What you will do: Report all lines in the records that hold the string "brown".

Recorded information:
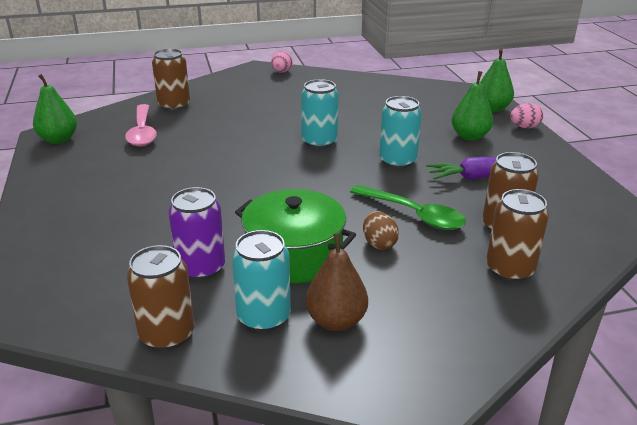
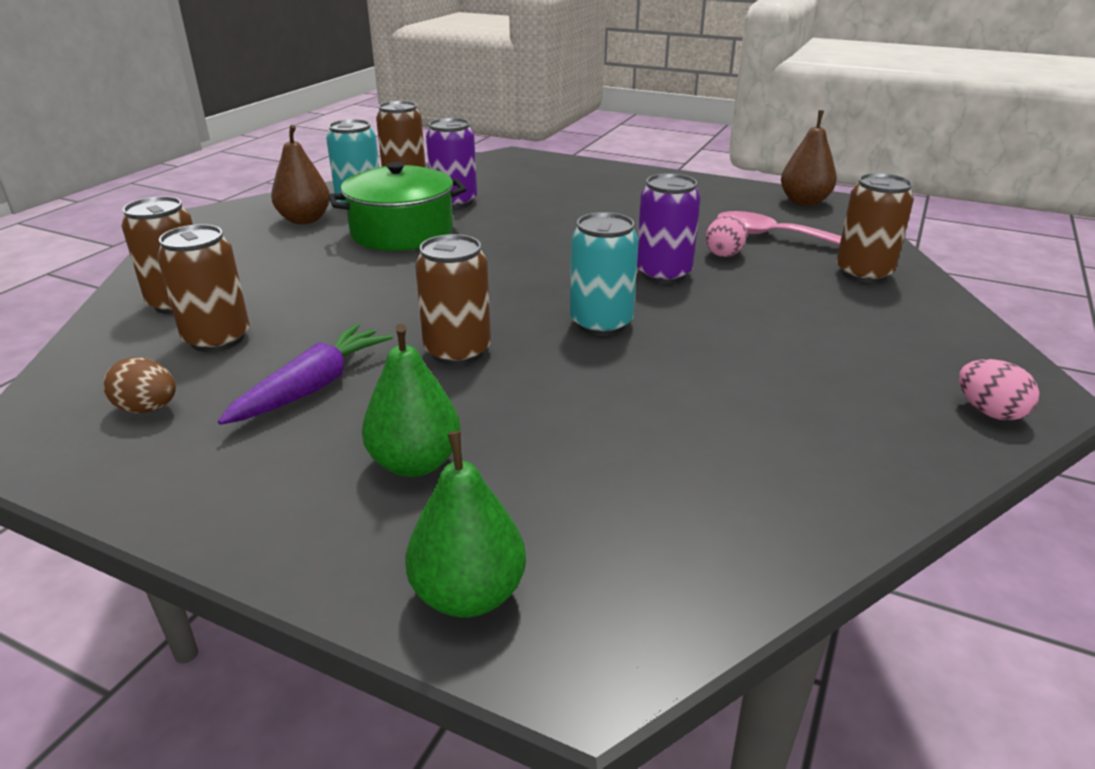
camera: 130 degrees right, 0 degrees up
(58, 139) = (804, 202): green pear -> brown pear
(239, 146) = (663, 274): none -> purple can
(379, 244) = (341, 267): brown egg -> brown egg (148, 409)
(397, 161) = (457, 351): turquoise can -> brown can
(414, 215) = (341, 303): green spoon -> none
(524, 127) = (331, 568): pink egg -> pink egg (724, 253)

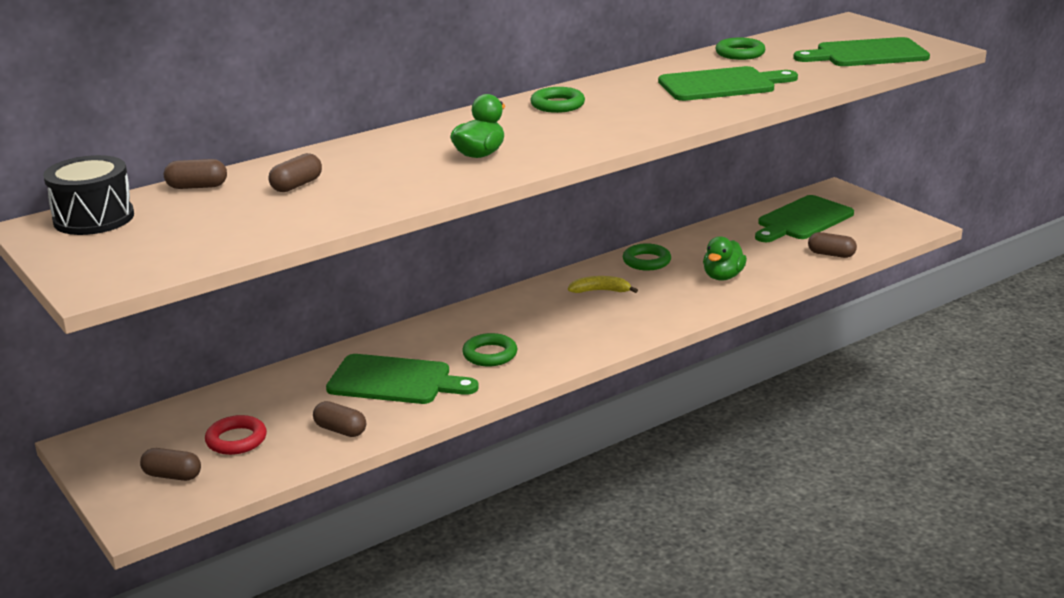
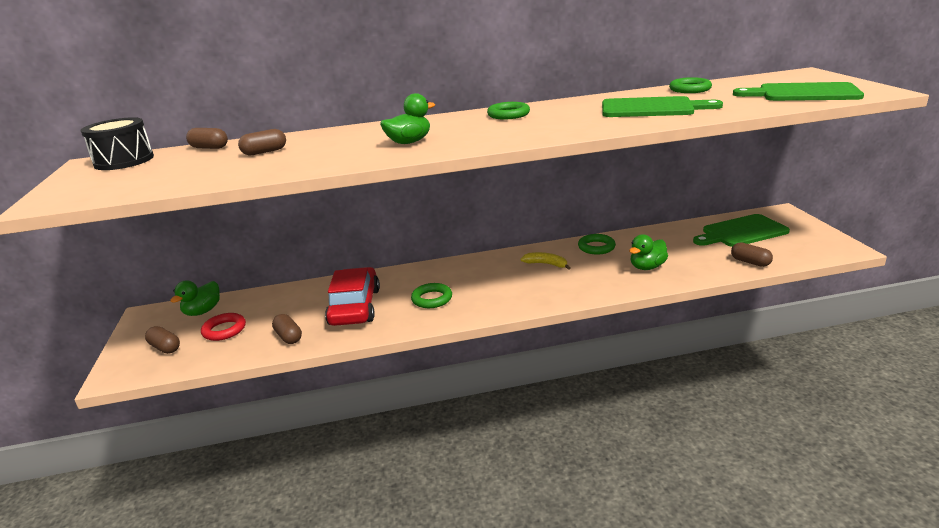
camera: 25 degrees right, 0 degrees up
(172, 425) = (202, 311): none -> green duck
(395, 381) = (355, 307): green cutting board -> red car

Task response:
(58, 139) = (804, 202): green pear -> brown pear
(379, 244) = (341, 267): brown egg -> brown egg (148, 409)
(397, 161) = (457, 351): turquoise can -> brown can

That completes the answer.